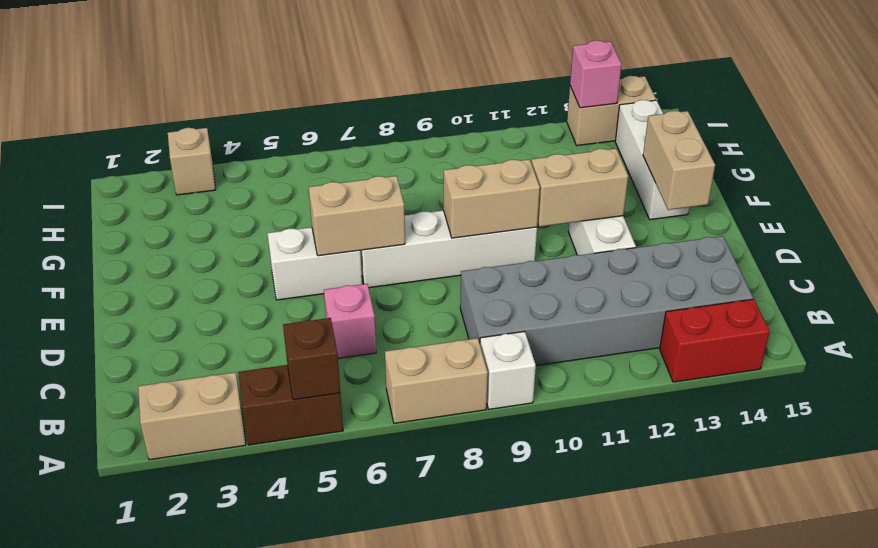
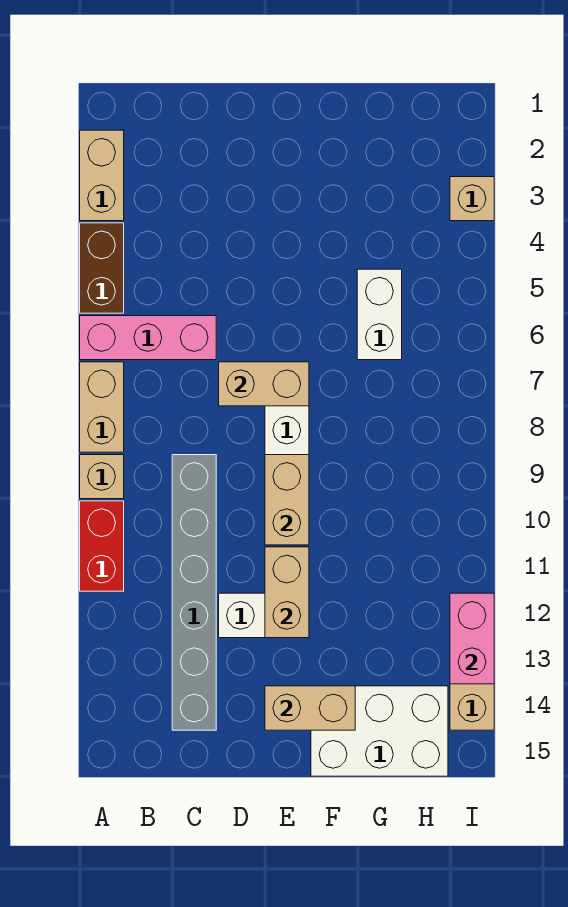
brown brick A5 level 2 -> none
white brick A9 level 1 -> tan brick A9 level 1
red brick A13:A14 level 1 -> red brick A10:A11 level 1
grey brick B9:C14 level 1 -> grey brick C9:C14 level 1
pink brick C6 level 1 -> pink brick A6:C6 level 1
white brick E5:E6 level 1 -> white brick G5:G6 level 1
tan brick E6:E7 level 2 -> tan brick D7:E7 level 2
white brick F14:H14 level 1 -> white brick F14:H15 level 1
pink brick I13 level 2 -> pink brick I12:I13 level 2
==
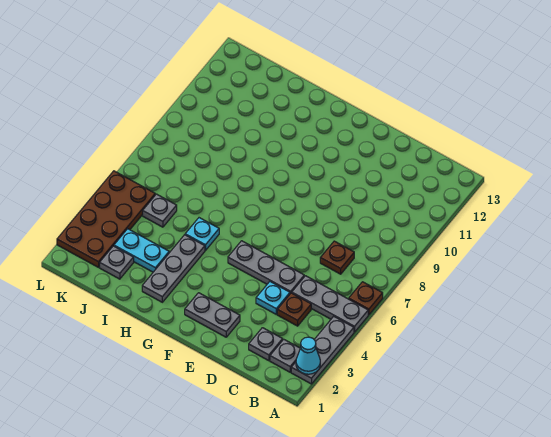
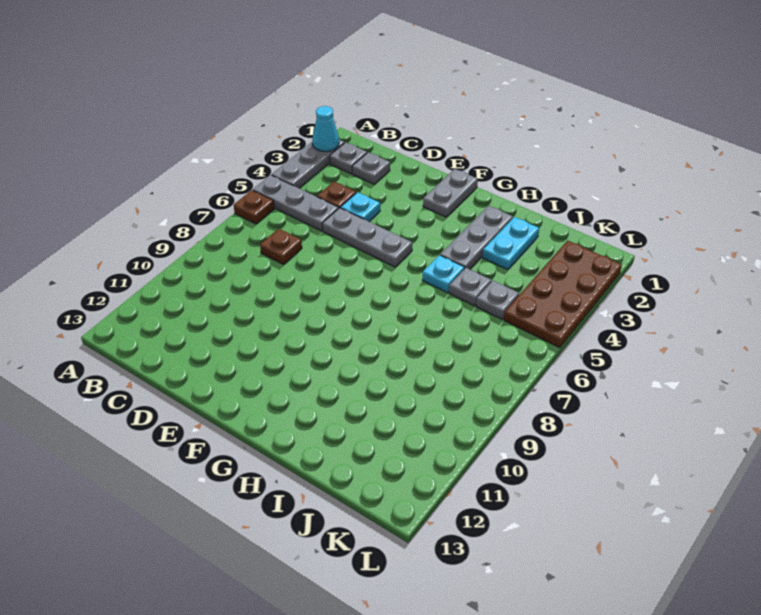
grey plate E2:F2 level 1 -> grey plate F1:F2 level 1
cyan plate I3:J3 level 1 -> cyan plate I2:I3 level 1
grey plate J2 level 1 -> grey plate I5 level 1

ASSIGNED TASK
Restate word for word the entries above from the line with "grey brick B9:C14" through the line with "pink brick I13", inclusive, leaving out everything else.

ANSWER BELOW
grey brick B9:C14 level 1 -> grey brick C9:C14 level 1
pink brick C6 level 1 -> pink brick A6:C6 level 1
white brick E5:E6 level 1 -> white brick G5:G6 level 1
tan brick E6:E7 level 2 -> tan brick D7:E7 level 2
white brick F14:H14 level 1 -> white brick F14:H15 level 1
pink brick I13 level 2 -> pink brick I12:I13 level 2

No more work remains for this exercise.